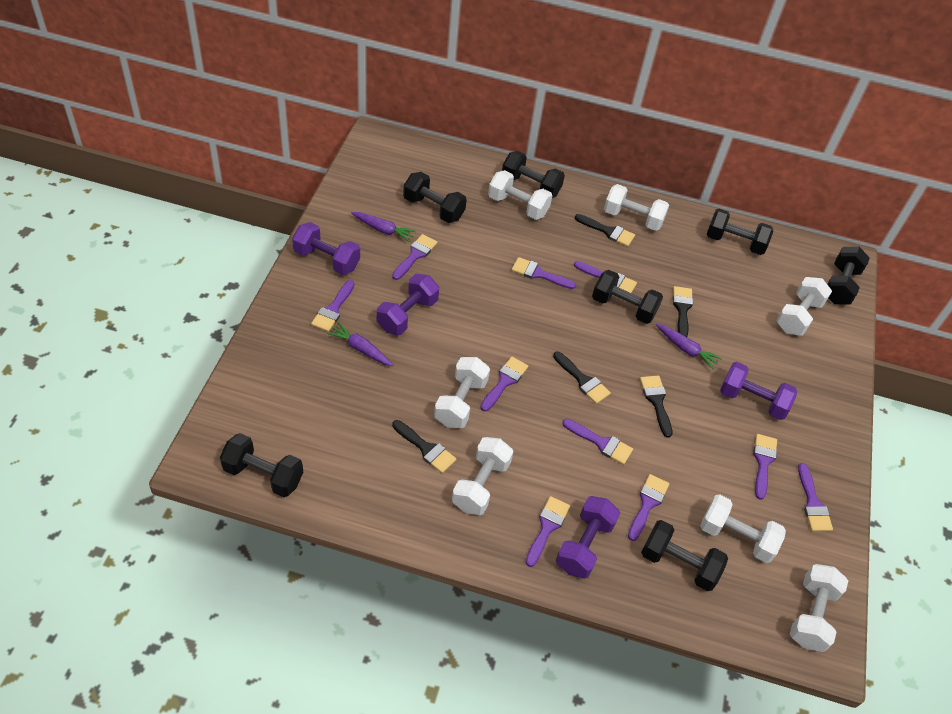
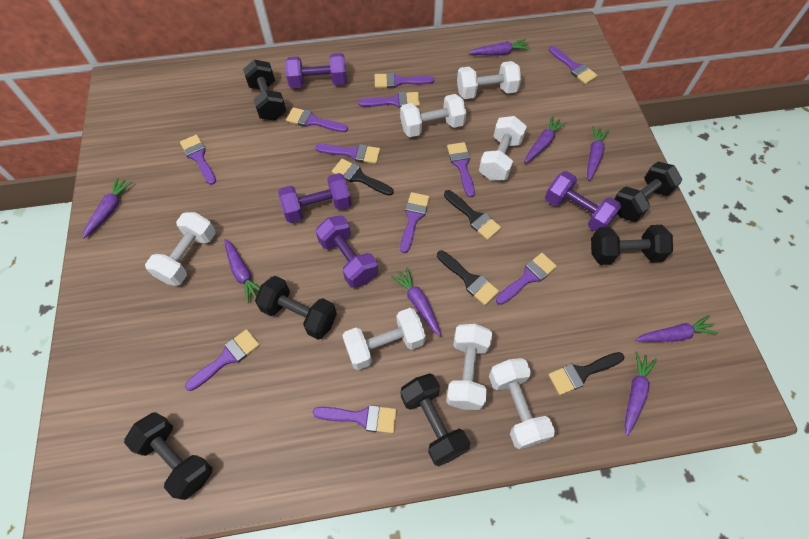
black brush: 5 -> 4
black dumbbell: 7 -> 6
purple brush: 10 -> 11
purple carrot: 3 -> 8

:: Problem details ::
Each line from the one containing "black dumbbell: 7 -> 6" to the end of the listing above must be printed exactly, and no other line may appear.

:: Solution below ::
black dumbbell: 7 -> 6
purple brush: 10 -> 11
purple carrot: 3 -> 8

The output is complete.